• [Aim of the exercise]
When you copy the records that follow, please keep every word exactly as it is and leave out the pictures.

------------------------------

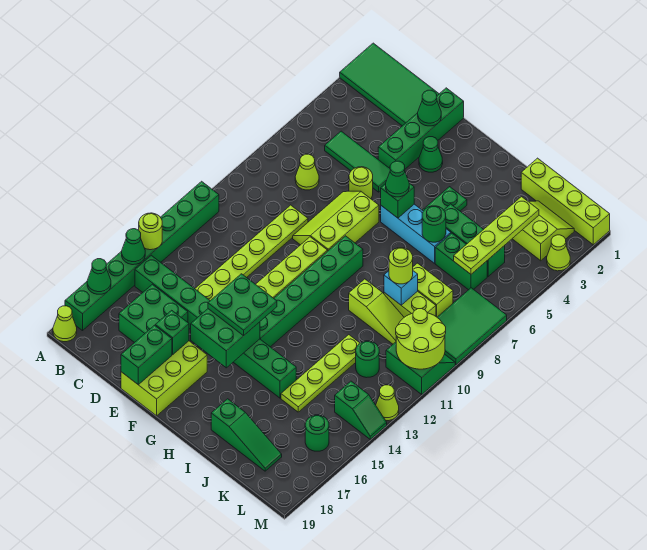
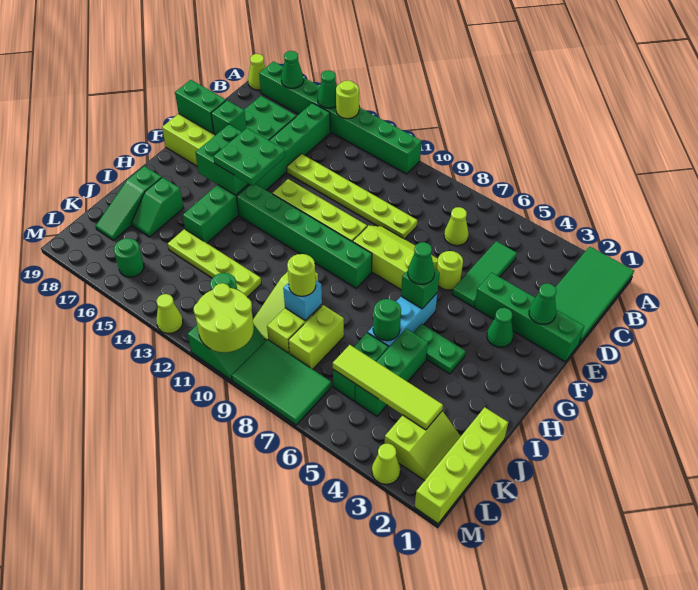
lime plate K3:K6 level 2 -> lime tile K3:K6 level 2
green slope L14:M14 level 1 top L -> green slope I17:J17 level 1 top I

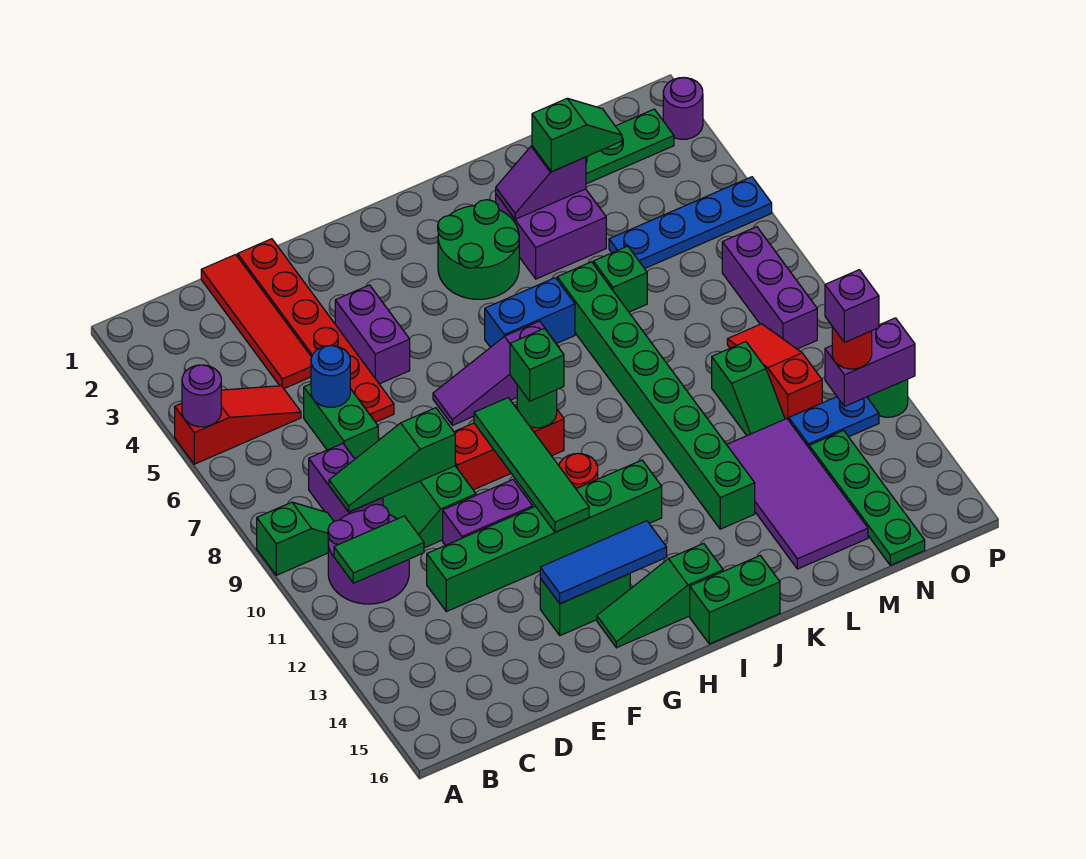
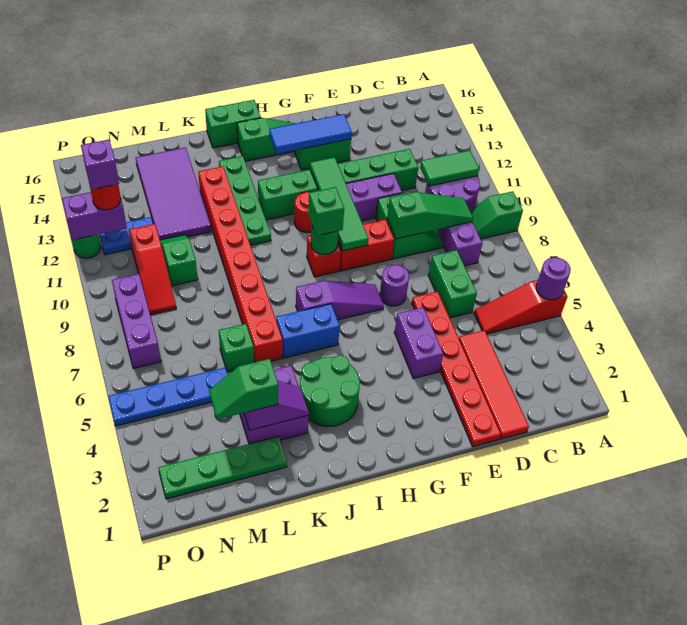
blue round brick D6 level 2 -> none
green brick K6:K13 level 1 -> red brick K6:K13 level 1
green plate N13:N16 level 1 -> green plate J11:J14 level 1
purple round brick P2 level 1 -> purple round brick F7 level 1

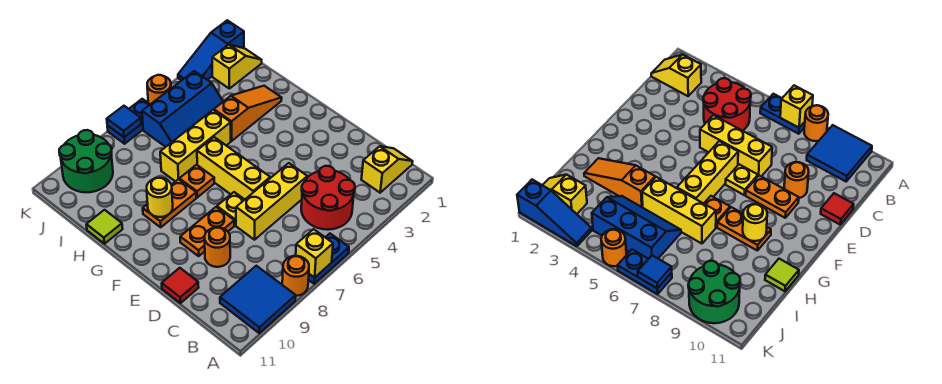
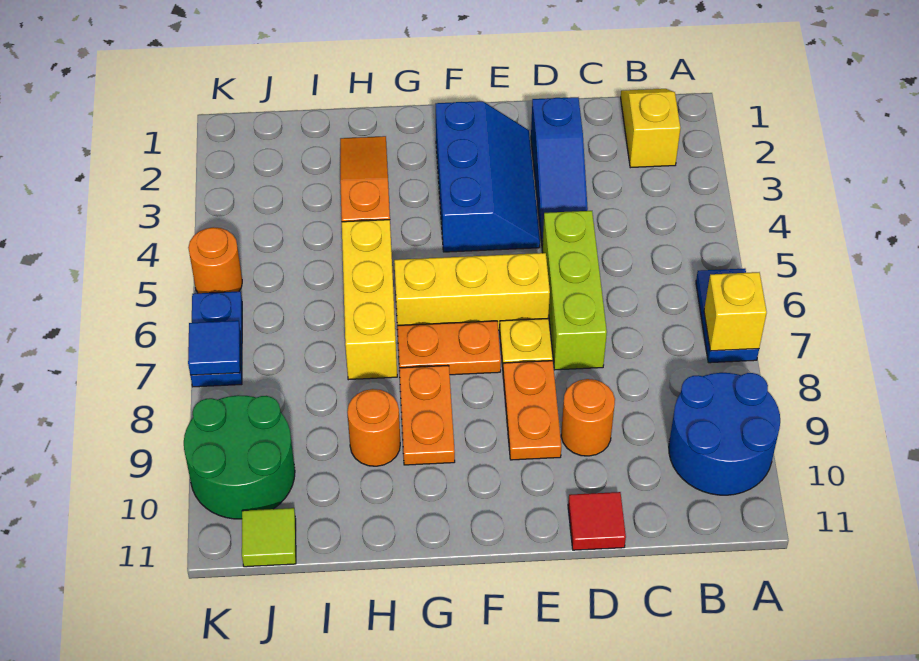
orange round brick A8 level 1 -> orange round brick H9 level 1
blue tile A9:B10 level 1 -> blue round brick A9:B10 level 1
red round brick B4:C5 level 1 -> none
yellow brick D5:D7 level 1 -> lime brick D5:D7 level 1
orange plate G7 level 1 -> orange plate F7:G7 level 1
yellow round brick G9 level 2 -> none
lime tile H11 level 1 -> lime tile J11 level 1
blue slope I4:J6 level 1 top J -> blue slope E2:F4 level 1 top F
yellow slope J1:J2 level 1 top 2 -> none
blue slope K1:K3 level 1 top 1 -> blue slope D2:D4 level 1 top 2

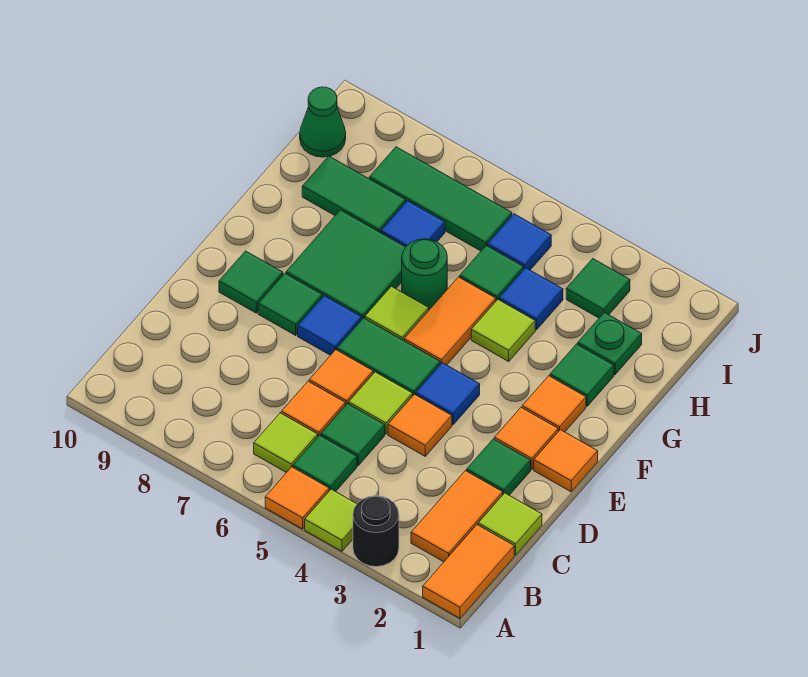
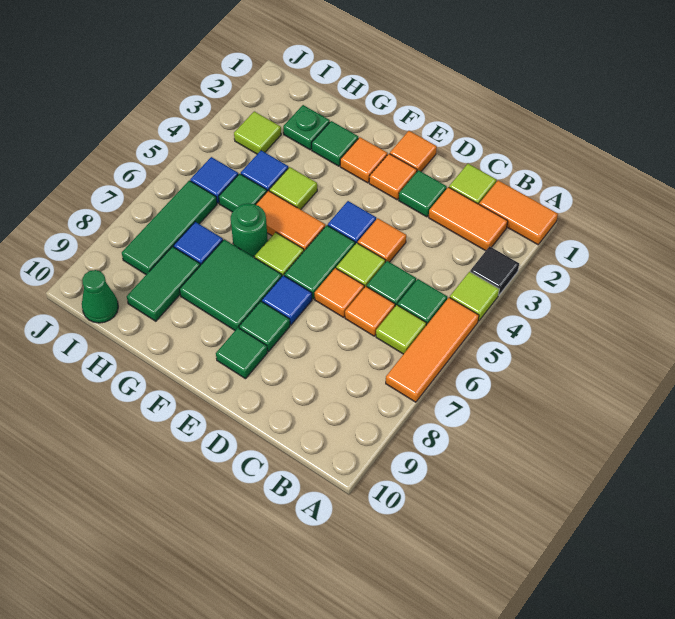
black round brick A3 level 1 -> black tile A3 level 1
orange tile A5 level 1 -> orange tile A5:A7 level 1
green tile I3 level 1 -> lime tile I3 level 1

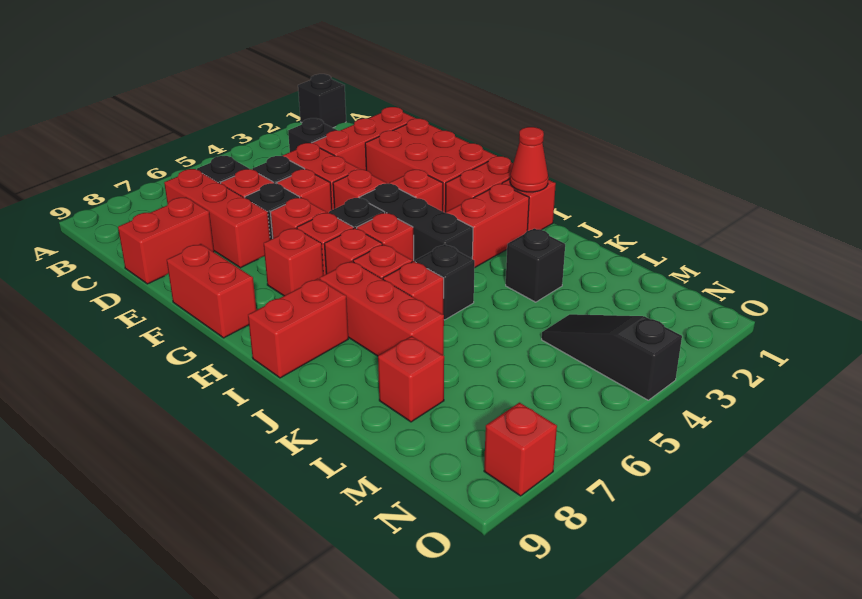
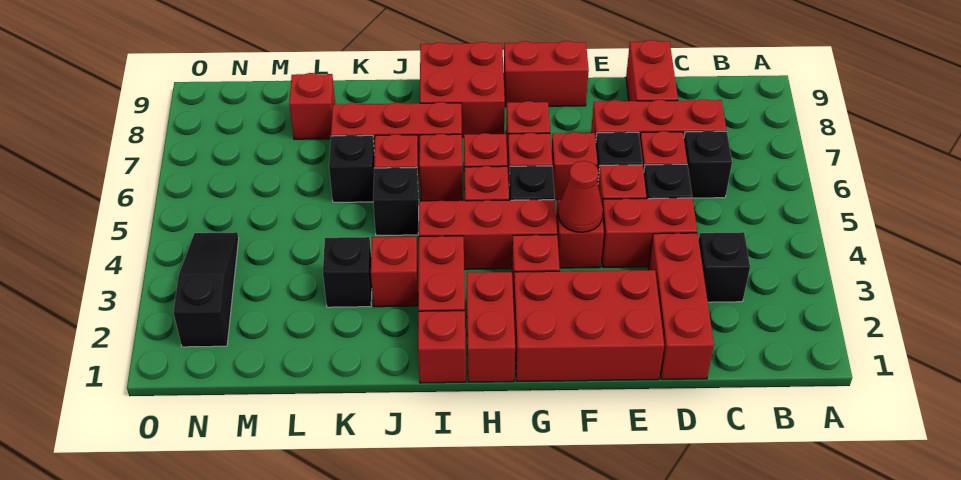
black brick A1 level 1 -> black brick K6 level 1
black brick G4:I4 level 1 -> red brick G4:I4 level 1
red cone I1 level 2 -> red cone F4 level 2
red brick I8:I9 level 1 -> red brick H8:I9 level 1
black slope M4:O4 level 1 top O -> black slope N2:N4 level 1 top 2
red brick O8 level 1 -> red brick J3 level 1

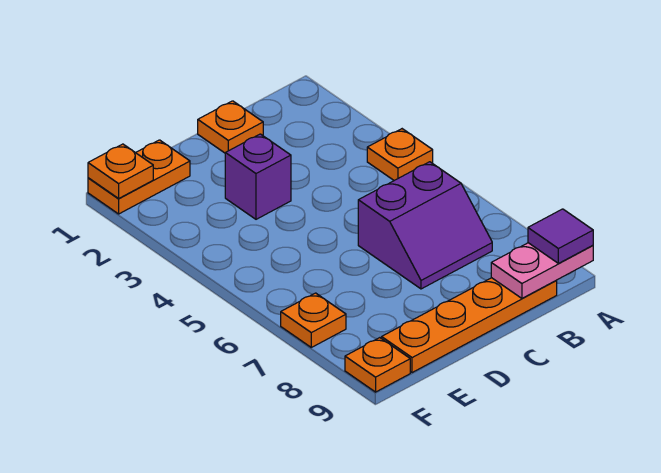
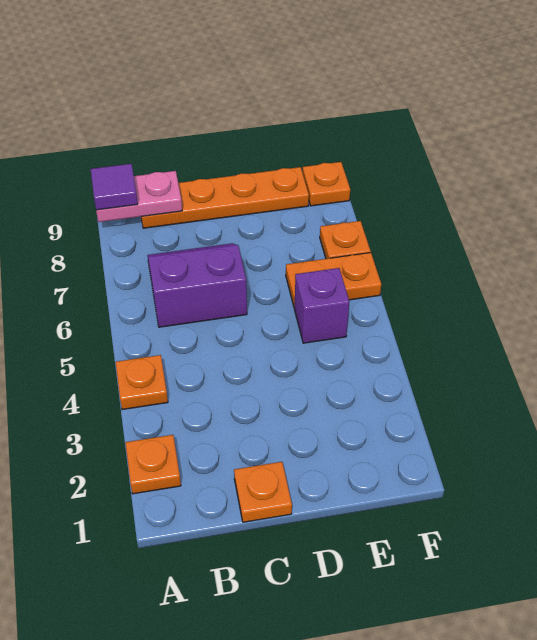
purple brick D3 level 1 -> purple brick E5 level 1
orange plate E1:F1 level 1 -> orange plate E6:F6 level 1
orange plate F1 level 2 -> orange plate A2 level 1

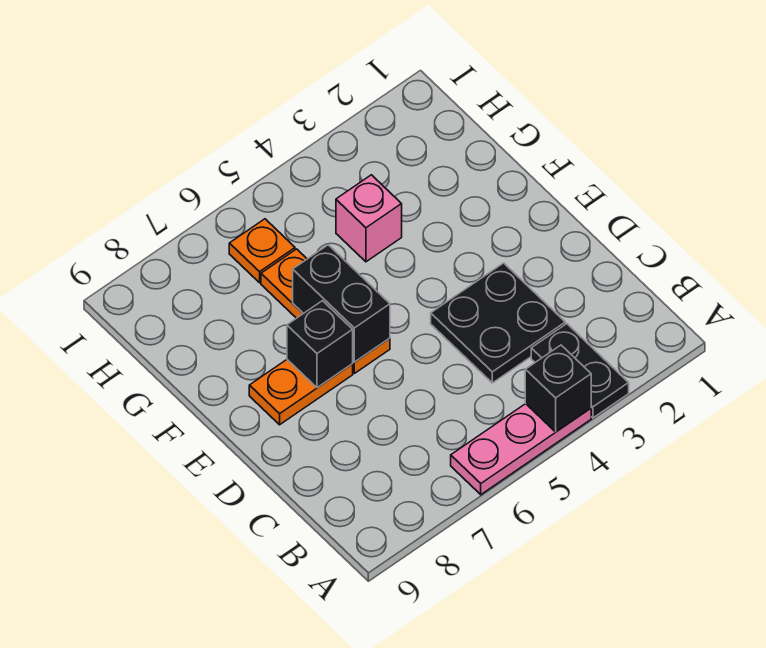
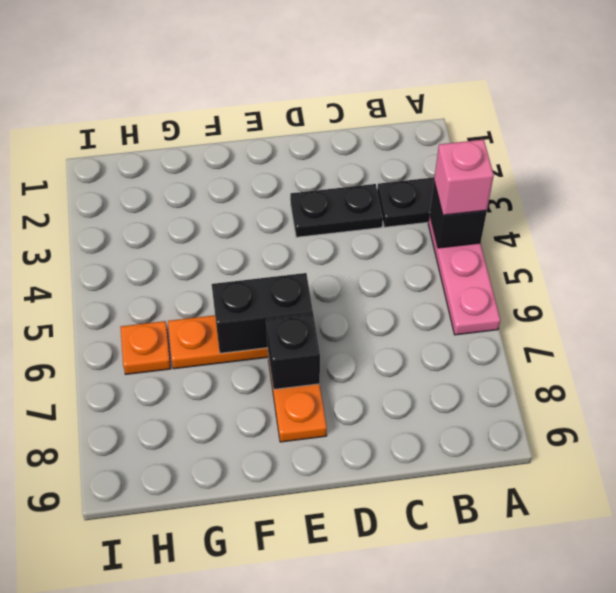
black plate C3:D4 level 1 -> black plate C3:D3 level 1
pink brick G4 level 1 -> pink brick A4 level 3

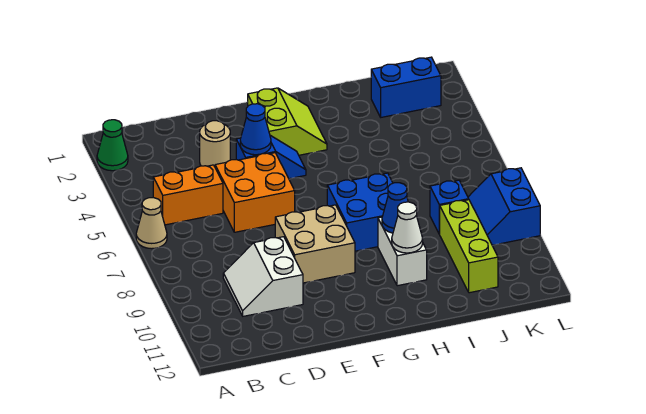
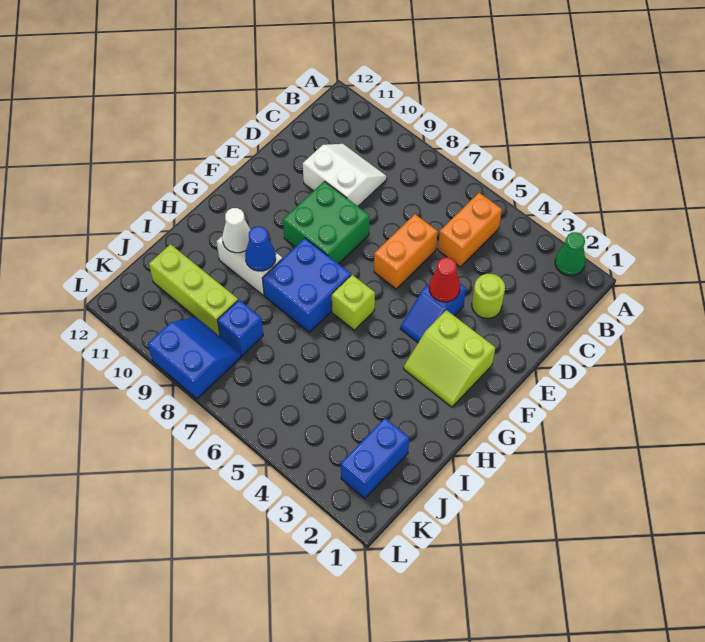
tan cone A6 level 1 -> none
tan round brick D3 level 1 -> lime round brick D3 level 1
orange brick D5:E6 level 1 -> orange brick D6:E6 level 1
blue cone E4 level 2 -> red cone E4 level 2
tan brick E8:F9 level 1 -> green brick E8:F9 level 1
none -> lime brick G6 level 1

------------------------------

• [Output of the task]
lime plate K3:K6 level 2 -> lime tile K3:K6 level 2
green slope L14:M14 level 1 top L -> green slope I17:J17 level 1 top I

blue round brick D6 level 2 -> none
green brick K6:K13 level 1 -> red brick K6:K13 level 1
green plate N13:N16 level 1 -> green plate J11:J14 level 1
purple round brick P2 level 1 -> purple round brick F7 level 1

orange round brick A8 level 1 -> orange round brick H9 level 1
blue tile A9:B10 level 1 -> blue round brick A9:B10 level 1
red round brick B4:C5 level 1 -> none
yellow brick D5:D7 level 1 -> lime brick D5:D7 level 1
orange plate G7 level 1 -> orange plate F7:G7 level 1
yellow round brick G9 level 2 -> none
lime tile H11 level 1 -> lime tile J11 level 1
blue slope I4:J6 level 1 top J -> blue slope E2:F4 level 1 top F
yellow slope J1:J2 level 1 top 2 -> none
blue slope K1:K3 level 1 top 1 -> blue slope D2:D4 level 1 top 2

black round brick A3 level 1 -> black tile A3 level 1
orange tile A5 level 1 -> orange tile A5:A7 level 1
green tile I3 level 1 -> lime tile I3 level 1

black brick A1 level 1 -> black brick K6 level 1
black brick G4:I4 level 1 -> red brick G4:I4 level 1
red cone I1 level 2 -> red cone F4 level 2
red brick I8:I9 level 1 -> red brick H8:I9 level 1
black slope M4:O4 level 1 top O -> black slope N2:N4 level 1 top 2
red brick O8 level 1 -> red brick J3 level 1

purple brick D3 level 1 -> purple brick E5 level 1
orange plate E1:F1 level 1 -> orange plate E6:F6 level 1
orange plate F1 level 2 -> orange plate A2 level 1

black plate C3:D4 level 1 -> black plate C3:D3 level 1
pink brick G4 level 1 -> pink brick A4 level 3

tan cone A6 level 1 -> none
tan round brick D3 level 1 -> lime round brick D3 level 1
orange brick D5:E6 level 1 -> orange brick D6:E6 level 1
blue cone E4 level 2 -> red cone E4 level 2
tan brick E8:F9 level 1 -> green brick E8:F9 level 1
none -> lime brick G6 level 1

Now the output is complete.